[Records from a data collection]
____
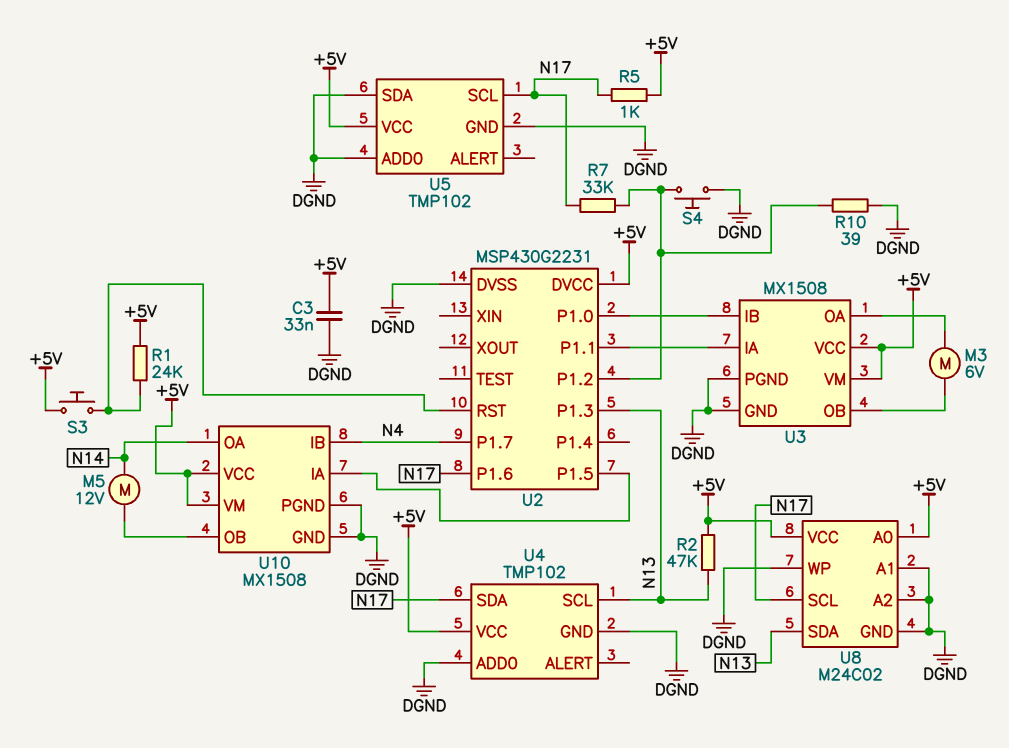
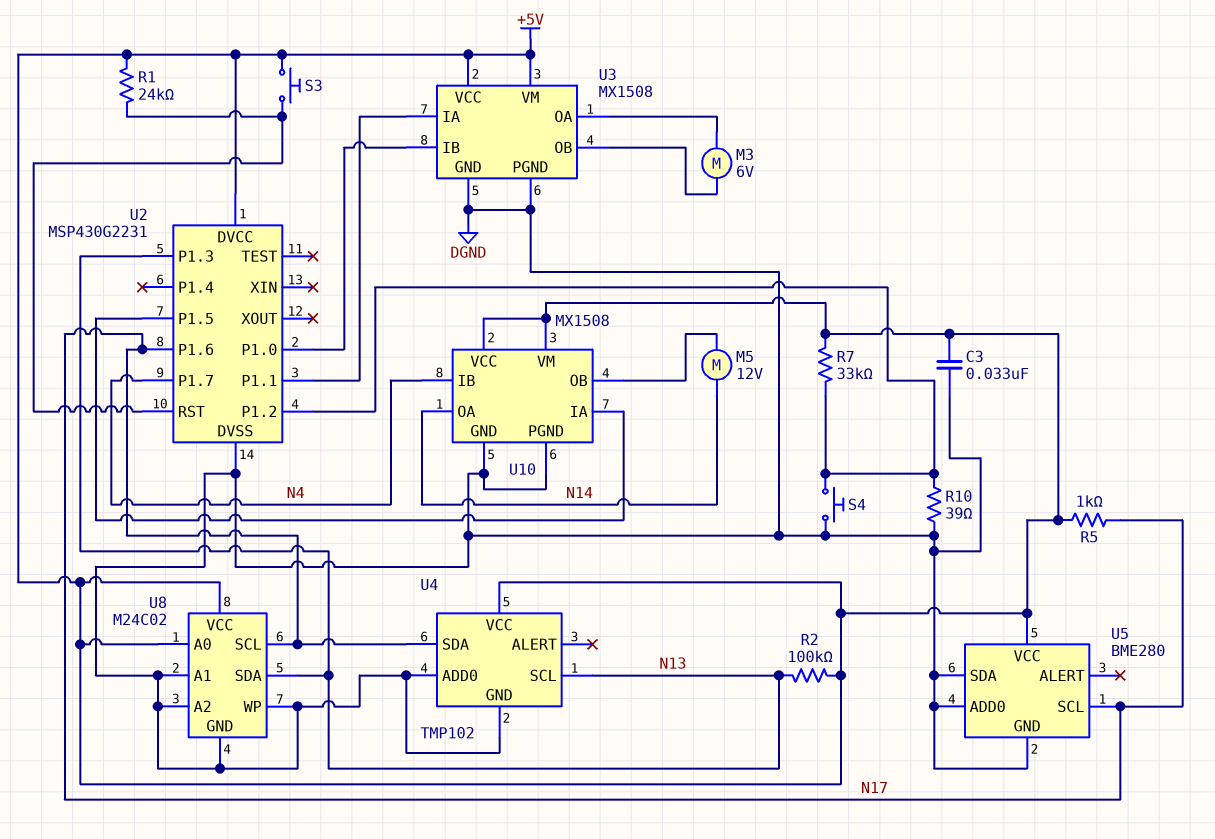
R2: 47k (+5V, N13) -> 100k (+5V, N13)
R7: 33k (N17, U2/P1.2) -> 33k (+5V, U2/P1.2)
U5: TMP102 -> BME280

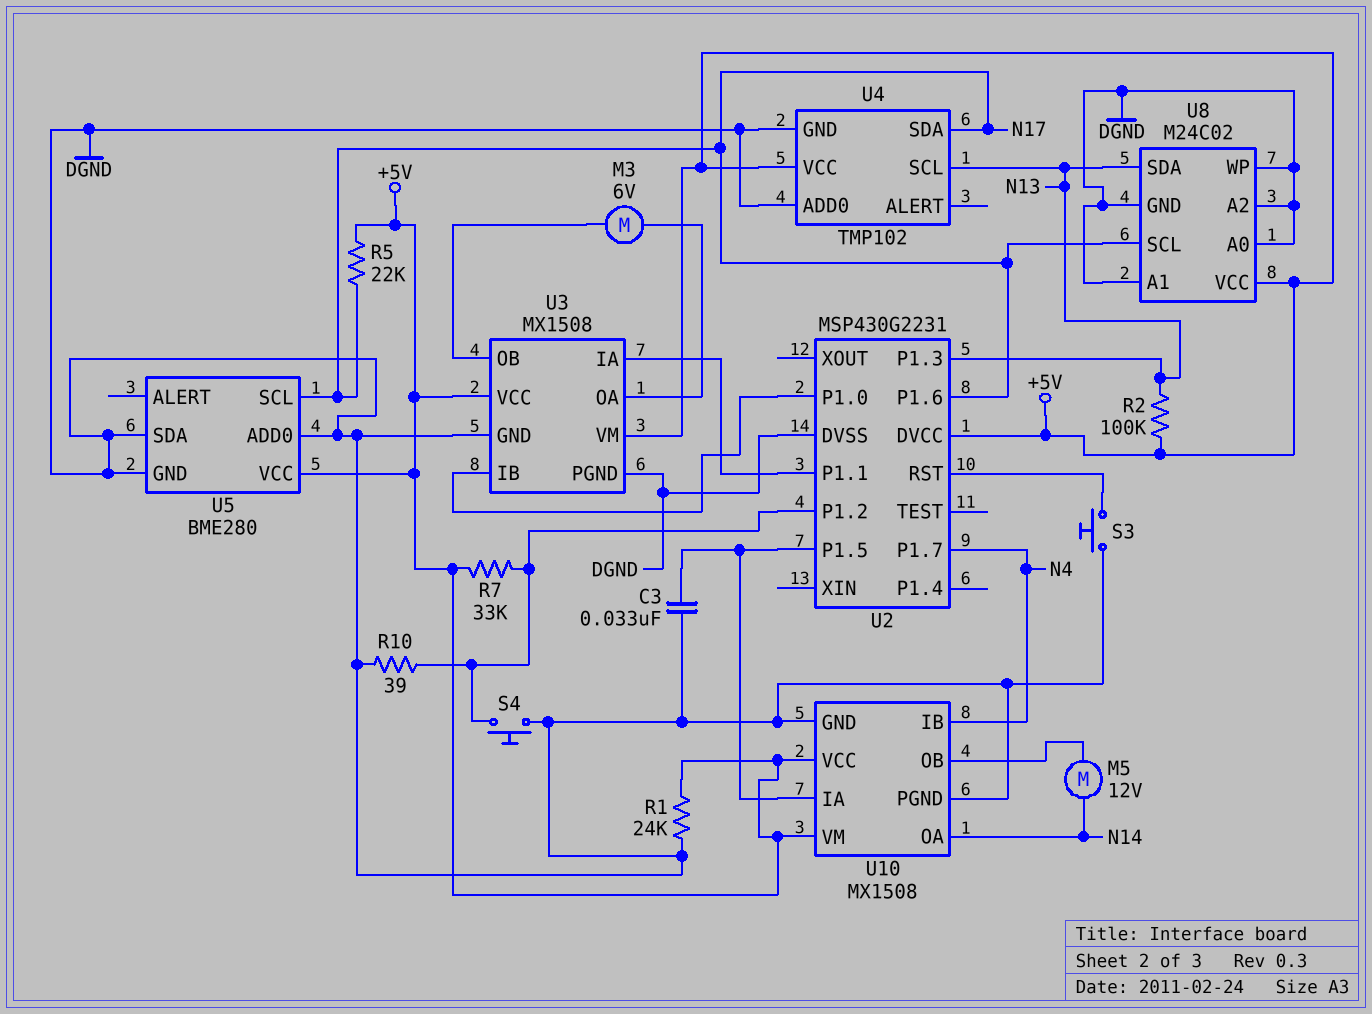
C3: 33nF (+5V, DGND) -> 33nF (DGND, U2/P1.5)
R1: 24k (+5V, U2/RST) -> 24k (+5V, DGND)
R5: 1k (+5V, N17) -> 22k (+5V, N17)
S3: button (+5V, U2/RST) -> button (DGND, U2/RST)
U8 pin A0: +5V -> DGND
____
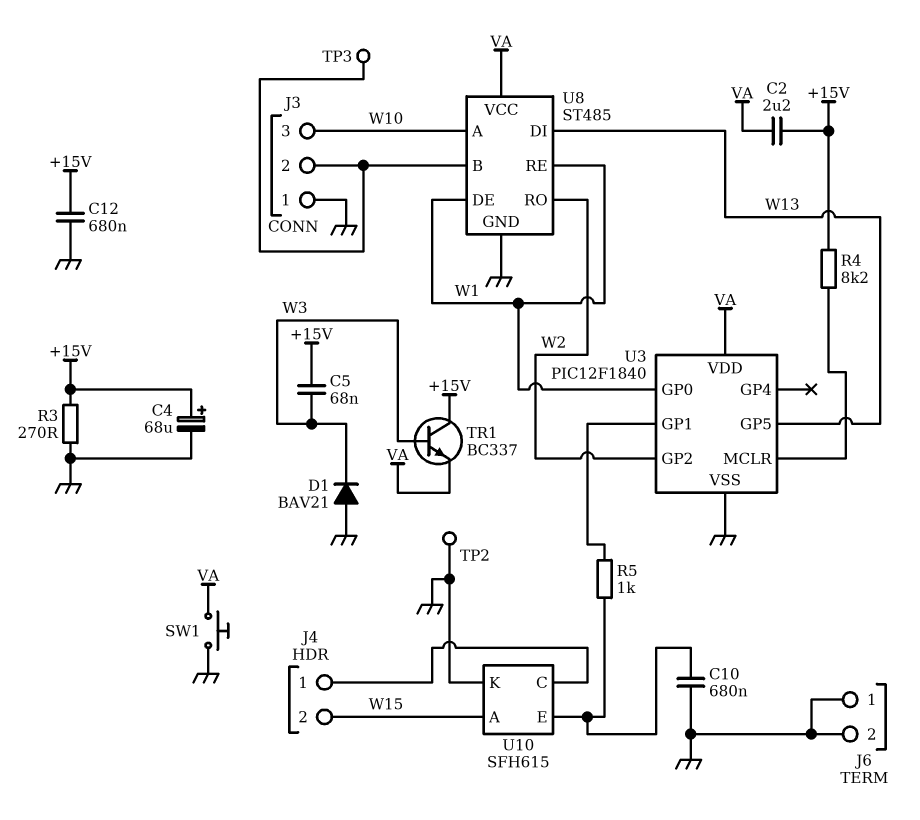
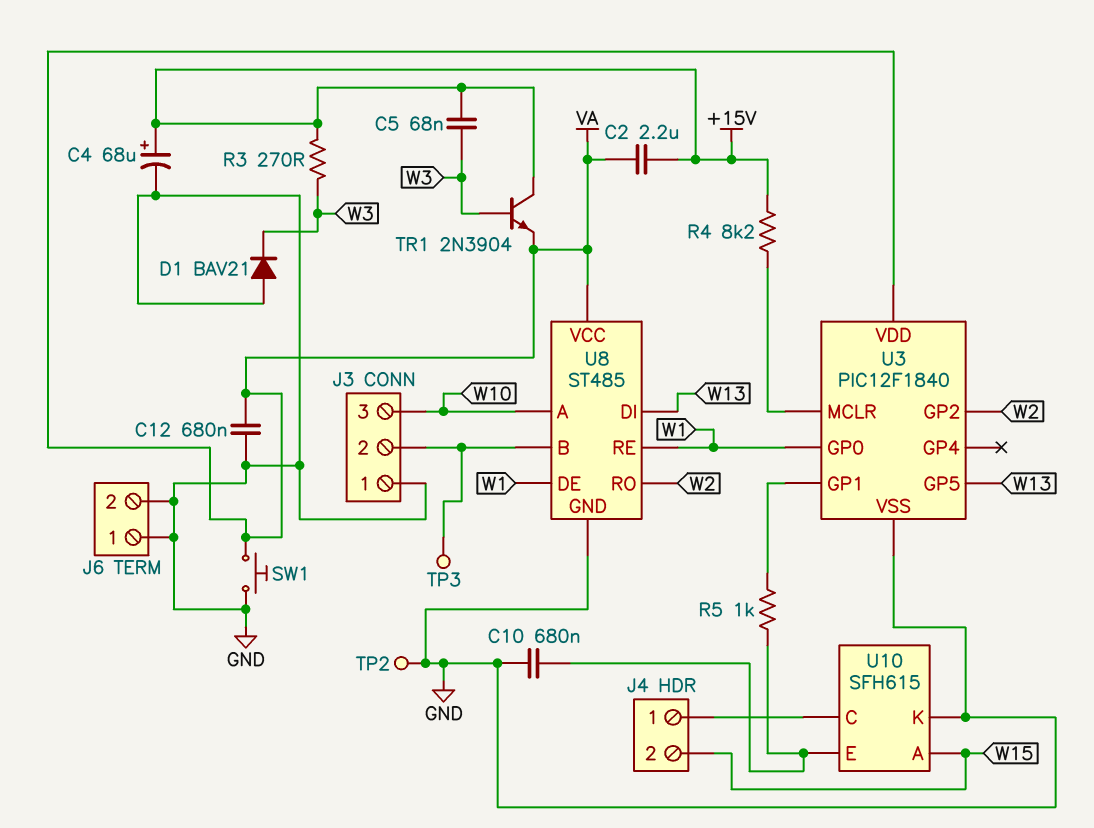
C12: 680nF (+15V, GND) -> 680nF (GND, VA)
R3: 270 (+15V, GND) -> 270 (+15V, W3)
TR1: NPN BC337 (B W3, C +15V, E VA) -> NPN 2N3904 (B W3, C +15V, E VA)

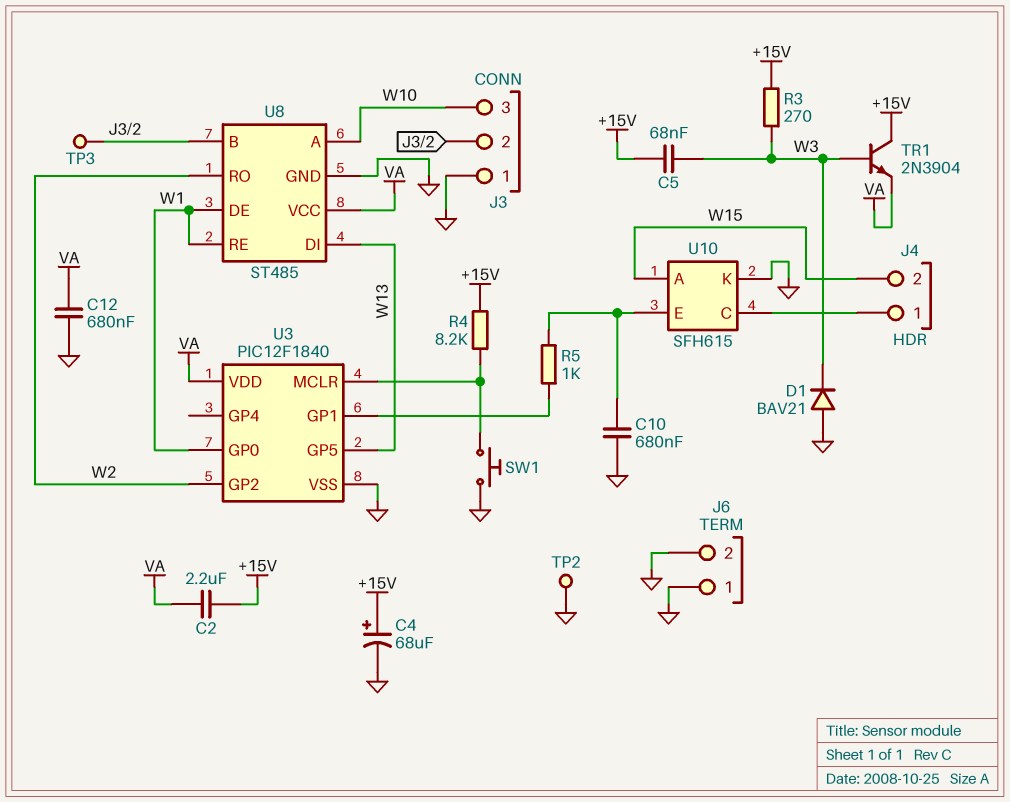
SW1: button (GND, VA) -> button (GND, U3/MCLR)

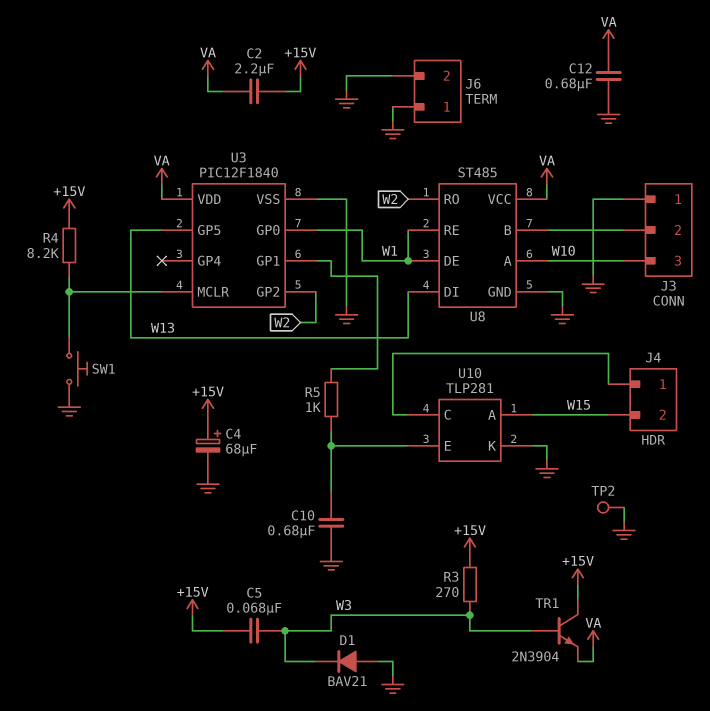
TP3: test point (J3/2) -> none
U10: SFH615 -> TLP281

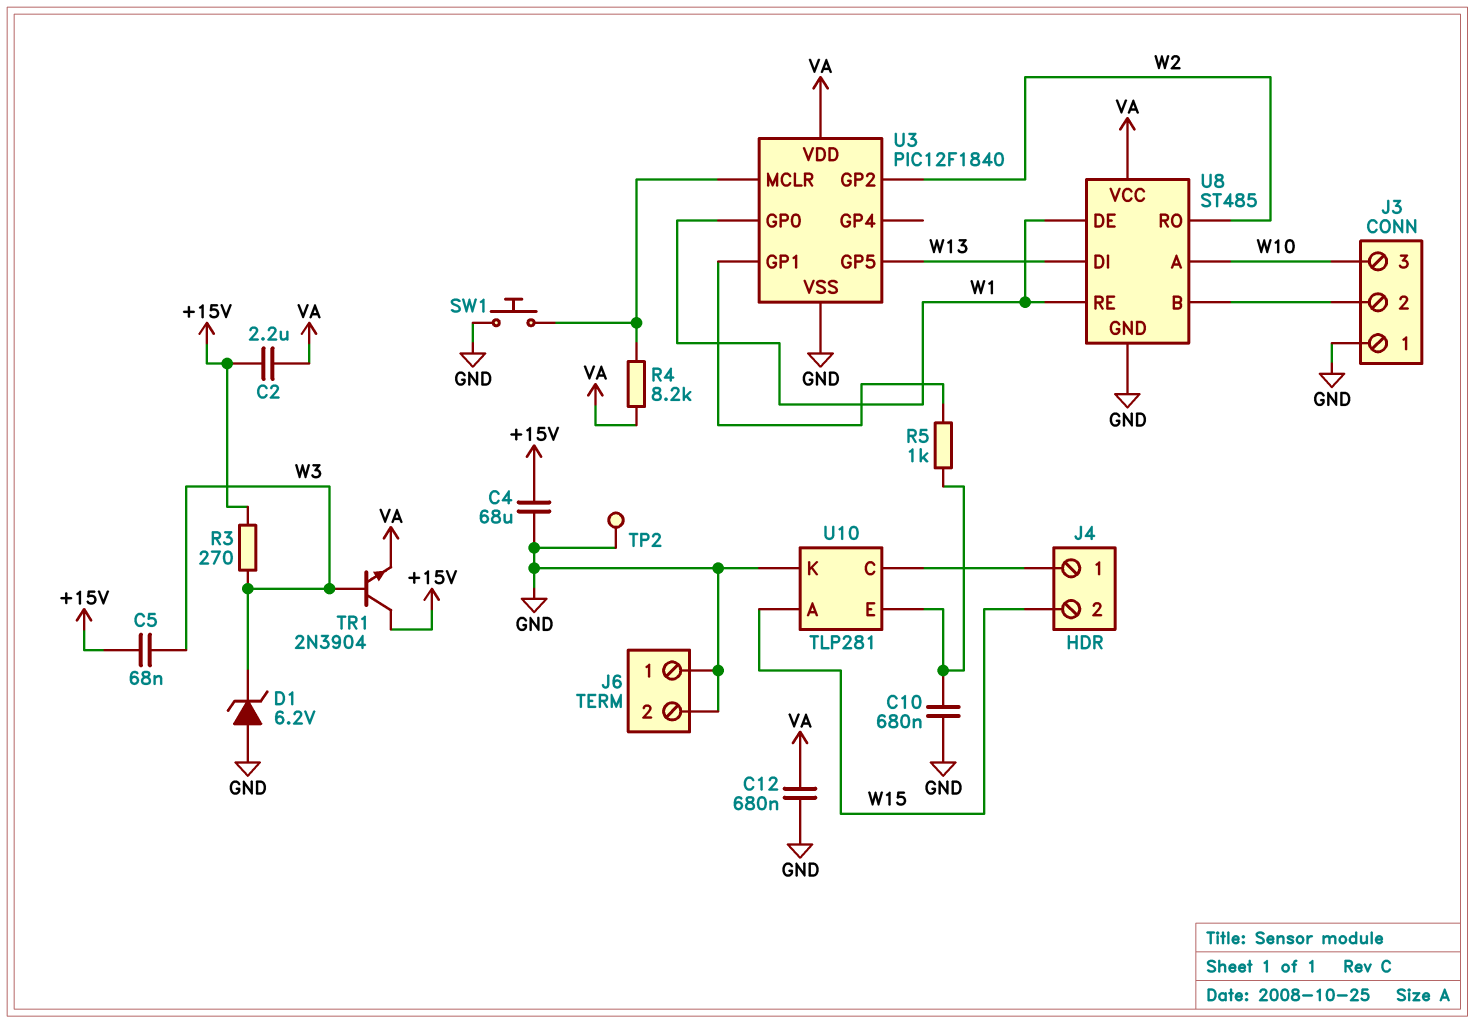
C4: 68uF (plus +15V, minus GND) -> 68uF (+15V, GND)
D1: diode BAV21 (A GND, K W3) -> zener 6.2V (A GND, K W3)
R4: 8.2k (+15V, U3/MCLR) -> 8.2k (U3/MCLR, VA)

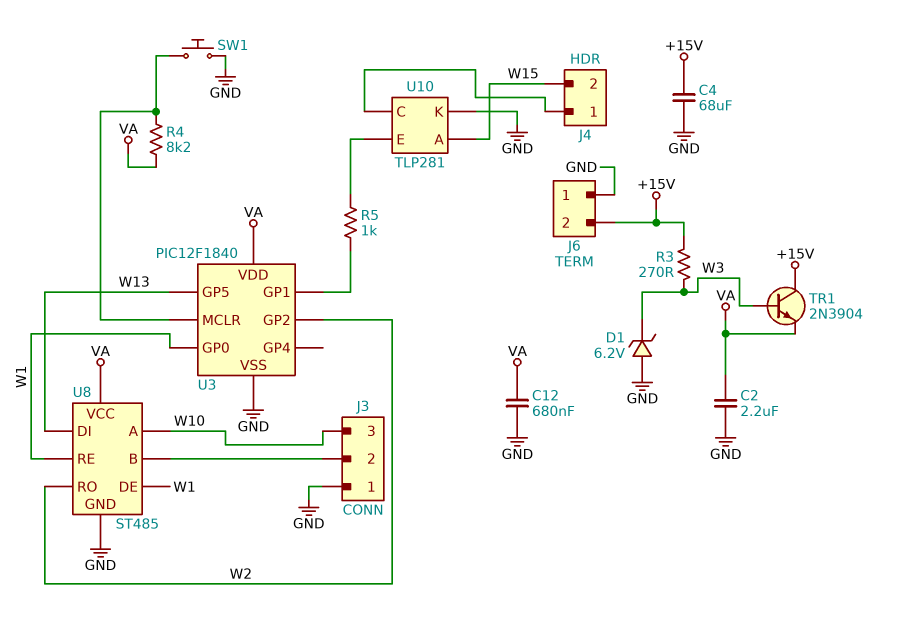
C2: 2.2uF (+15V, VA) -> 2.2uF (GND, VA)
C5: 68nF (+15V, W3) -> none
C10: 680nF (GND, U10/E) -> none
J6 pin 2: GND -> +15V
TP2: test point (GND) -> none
____
What lines above run from the one with "C12: 680nF (+15V, GND) -> 680nF (GND, VA)" to the one with "TP2: test point (GND) -> none"? Give them again exactly, ends included, and leave the pictures out.

== Answer below ==
C12: 680nF (+15V, GND) -> 680nF (GND, VA)
R3: 270 (+15V, GND) -> 270 (+15V, W3)
TR1: NPN BC337 (B W3, C +15V, E VA) -> NPN 2N3904 (B W3, C +15V, E VA)

SW1: button (GND, VA) -> button (GND, U3/MCLR)

TP3: test point (J3/2) -> none
U10: SFH615 -> TLP281

C4: 68uF (plus +15V, minus GND) -> 68uF (+15V, GND)
D1: diode BAV21 (A GND, K W3) -> zener 6.2V (A GND, K W3)
R4: 8.2k (+15V, U3/MCLR) -> 8.2k (U3/MCLR, VA)

C2: 2.2uF (+15V, VA) -> 2.2uF (GND, VA)
C5: 68nF (+15V, W3) -> none
C10: 680nF (GND, U10/E) -> none
J6 pin 2: GND -> +15V
TP2: test point (GND) -> none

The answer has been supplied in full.